What you are asked to do:
Repeat the entries that appear below, exactly as they are given.

>>

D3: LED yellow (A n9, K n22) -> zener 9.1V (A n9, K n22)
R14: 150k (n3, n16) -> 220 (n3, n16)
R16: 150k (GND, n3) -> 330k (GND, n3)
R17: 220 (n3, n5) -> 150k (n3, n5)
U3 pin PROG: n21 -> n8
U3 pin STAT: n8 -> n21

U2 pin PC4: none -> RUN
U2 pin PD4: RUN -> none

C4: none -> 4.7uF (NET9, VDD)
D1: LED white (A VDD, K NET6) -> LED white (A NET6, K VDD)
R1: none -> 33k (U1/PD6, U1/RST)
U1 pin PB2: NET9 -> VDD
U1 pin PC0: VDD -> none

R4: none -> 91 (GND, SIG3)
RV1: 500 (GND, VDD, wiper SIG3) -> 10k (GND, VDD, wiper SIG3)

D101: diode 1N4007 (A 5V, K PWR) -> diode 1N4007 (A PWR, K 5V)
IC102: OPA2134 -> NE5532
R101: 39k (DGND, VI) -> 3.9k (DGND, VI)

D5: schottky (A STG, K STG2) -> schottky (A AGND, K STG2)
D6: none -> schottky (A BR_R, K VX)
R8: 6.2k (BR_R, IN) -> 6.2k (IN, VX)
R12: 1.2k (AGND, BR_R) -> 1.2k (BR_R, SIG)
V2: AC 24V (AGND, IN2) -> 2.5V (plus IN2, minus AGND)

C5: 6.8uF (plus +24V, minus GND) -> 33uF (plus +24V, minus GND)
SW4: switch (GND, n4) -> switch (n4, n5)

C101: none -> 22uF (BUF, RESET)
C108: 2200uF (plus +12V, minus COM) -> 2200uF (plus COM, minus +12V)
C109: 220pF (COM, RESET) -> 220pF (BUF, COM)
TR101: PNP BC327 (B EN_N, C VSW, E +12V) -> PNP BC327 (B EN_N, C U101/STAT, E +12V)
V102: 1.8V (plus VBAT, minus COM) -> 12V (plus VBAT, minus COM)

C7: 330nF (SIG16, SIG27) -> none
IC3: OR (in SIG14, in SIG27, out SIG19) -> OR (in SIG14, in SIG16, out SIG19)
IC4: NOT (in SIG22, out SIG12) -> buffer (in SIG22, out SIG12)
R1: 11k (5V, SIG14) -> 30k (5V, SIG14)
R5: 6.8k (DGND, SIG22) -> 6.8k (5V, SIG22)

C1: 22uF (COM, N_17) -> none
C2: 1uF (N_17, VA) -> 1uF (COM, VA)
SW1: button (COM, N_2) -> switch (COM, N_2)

<<

Solution to this problem:
D3: LED yellow (A n9, K n22) -> zener 9.1V (A n9, K n22)
R14: 150k (n3, n16) -> 220 (n3, n16)
R16: 150k (GND, n3) -> 330k (GND, n3)
R17: 220 (n3, n5) -> 150k (n3, n5)
U3 pin PROG: n21 -> n8
U3 pin STAT: n8 -> n21

U2 pin PC4: none -> RUN
U2 pin PD4: RUN -> none

C4: none -> 4.7uF (NET9, VDD)
D1: LED white (A VDD, K NET6) -> LED white (A NET6, K VDD)
R1: none -> 33k (U1/PD6, U1/RST)
U1 pin PB2: NET9 -> VDD
U1 pin PC0: VDD -> none

R4: none -> 91 (GND, SIG3)
RV1: 500 (GND, VDD, wiper SIG3) -> 10k (GND, VDD, wiper SIG3)

D101: diode 1N4007 (A 5V, K PWR) -> diode 1N4007 (A PWR, K 5V)
IC102: OPA2134 -> NE5532
R101: 39k (DGND, VI) -> 3.9k (DGND, VI)

D5: schottky (A STG, K STG2) -> schottky (A AGND, K STG2)
D6: none -> schottky (A BR_R, K VX)
R8: 6.2k (BR_R, IN) -> 6.2k (IN, VX)
R12: 1.2k (AGND, BR_R) -> 1.2k (BR_R, SIG)
V2: AC 24V (AGND, IN2) -> 2.5V (plus IN2, minus AGND)

C5: 6.8uF (plus +24V, minus GND) -> 33uF (plus +24V, minus GND)
SW4: switch (GND, n4) -> switch (n4, n5)

C101: none -> 22uF (BUF, RESET)
C108: 2200uF (plus +12V, minus COM) -> 2200uF (plus COM, minus +12V)
C109: 220pF (COM, RESET) -> 220pF (BUF, COM)
TR101: PNP BC327 (B EN_N, C VSW, E +12V) -> PNP BC327 (B EN_N, C U101/STAT, E +12V)
V102: 1.8V (plus VBAT, minus COM) -> 12V (plus VBAT, minus COM)

C7: 330nF (SIG16, SIG27) -> none
IC3: OR (in SIG14, in SIG27, out SIG19) -> OR (in SIG14, in SIG16, out SIG19)
IC4: NOT (in SIG22, out SIG12) -> buffer (in SIG22, out SIG12)
R1: 11k (5V, SIG14) -> 30k (5V, SIG14)
R5: 6.8k (DGND, SIG22) -> 6.8k (5V, SIG22)

C1: 22uF (COM, N_17) -> none
C2: 1uF (N_17, VA) -> 1uF (COM, VA)
SW1: button (COM, N_2) -> switch (COM, N_2)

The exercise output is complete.